● **RECORDS FOR THIS EXERCISE**:

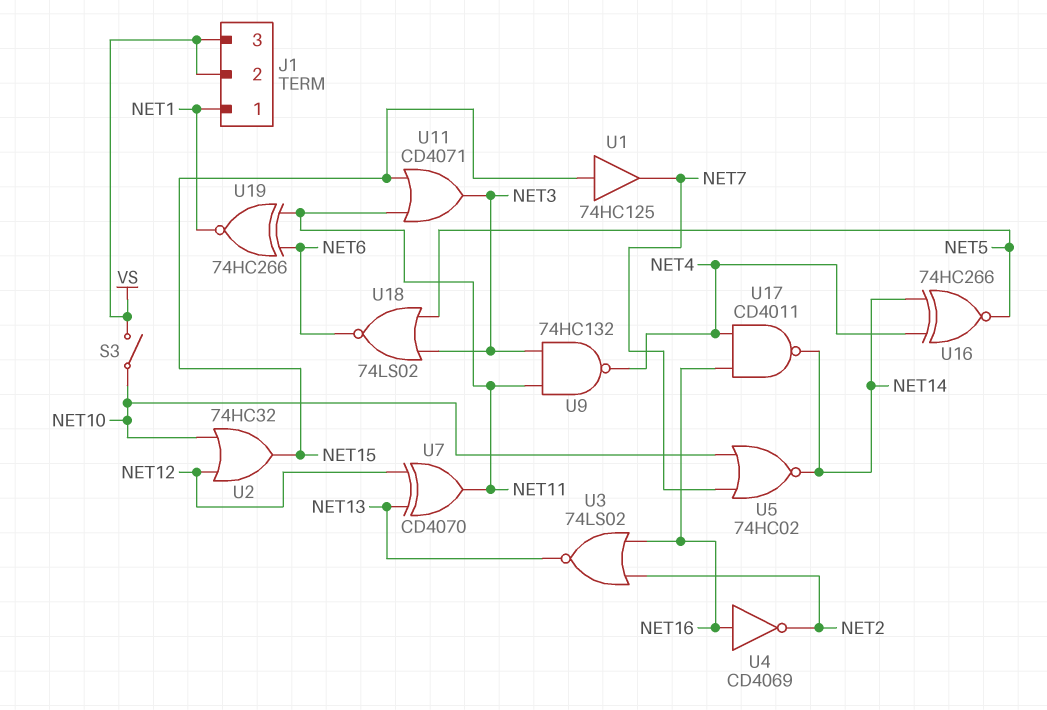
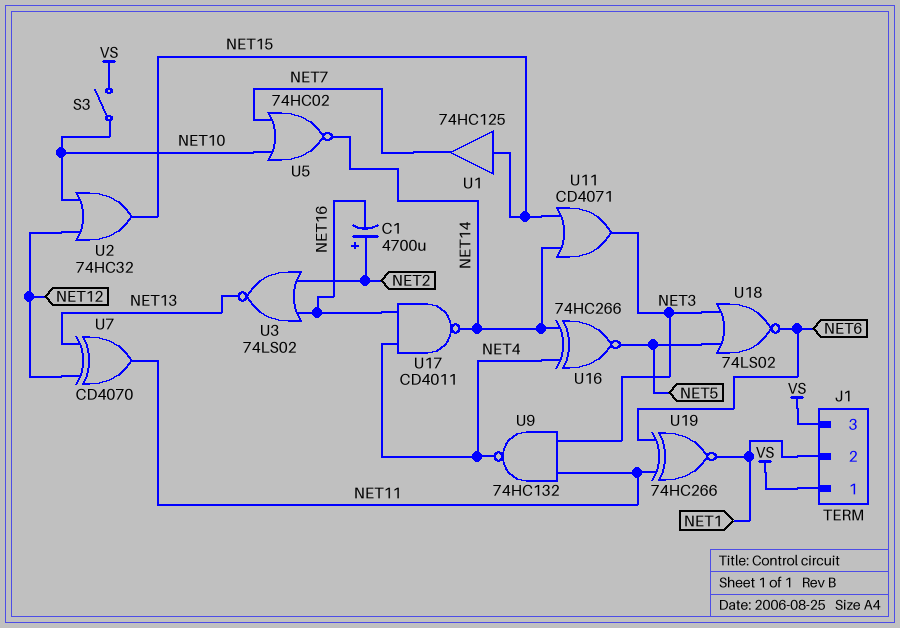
C1: none -> 4700uF (plus NET2, minus NET16)
J1 pin 1: NET1 -> VS
J1 pin 2: VS -> NET1
U4: NOT CD4069 (in NET16, out NET2) -> none
U11: OR CD4071 (in NET11, in NET15, out NET3) -> OR CD4071 (in NET14, in NET15, out NET3)

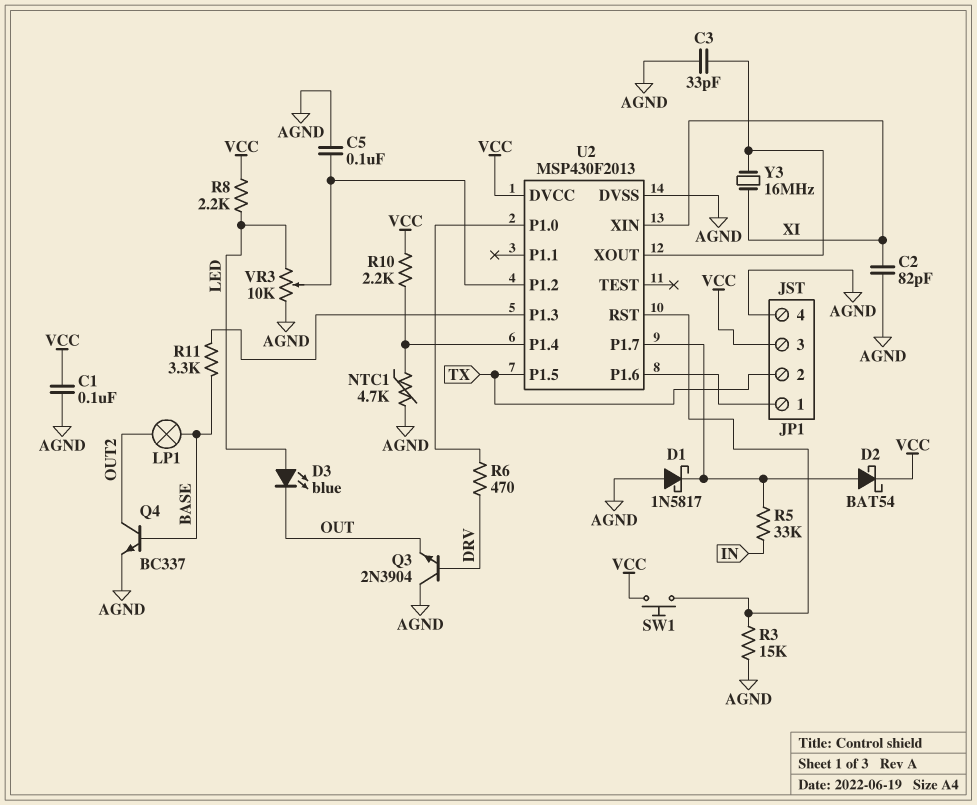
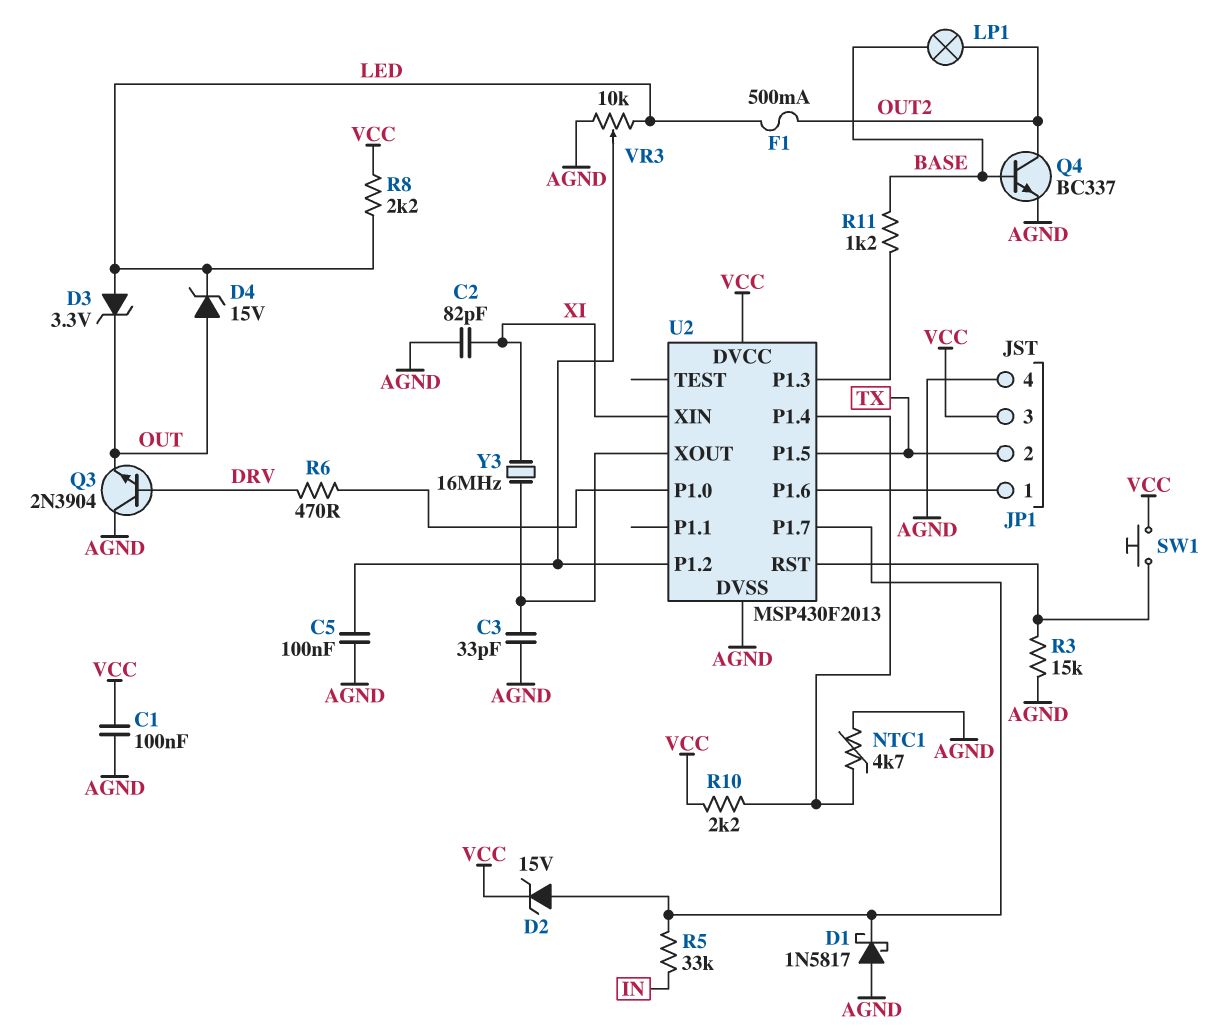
D2: schottky BAT54 (A U2/P1.7, K VCC) -> zener 15V (A U2/P1.7, K VCC)
D3: LED blue (A LED, K OUT) -> zener 3.3V (A LED, K OUT)
D4: none -> zener 15V (A OUT, K LED)
F1: none -> 500mA (LED, OUT2)
R11: 3.3k (BASE, U2/P1.3) -> 1.2k (BASE, U2/P1.3)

● **WORK REQUIRED**:
Working from the material above, transcribe it exactly while omitting pictures.

● **ANSWER SECTION**:
C1: none -> 4700uF (plus NET2, minus NET16)
J1 pin 1: NET1 -> VS
J1 pin 2: VS -> NET1
U4: NOT CD4069 (in NET16, out NET2) -> none
U11: OR CD4071 (in NET11, in NET15, out NET3) -> OR CD4071 (in NET14, in NET15, out NET3)

D2: schottky BAT54 (A U2/P1.7, K VCC) -> zener 15V (A U2/P1.7, K VCC)
D3: LED blue (A LED, K OUT) -> zener 3.3V (A LED, K OUT)
D4: none -> zener 15V (A OUT, K LED)
F1: none -> 500mA (LED, OUT2)
R11: 3.3k (BASE, U2/P1.3) -> 1.2k (BASE, U2/P1.3)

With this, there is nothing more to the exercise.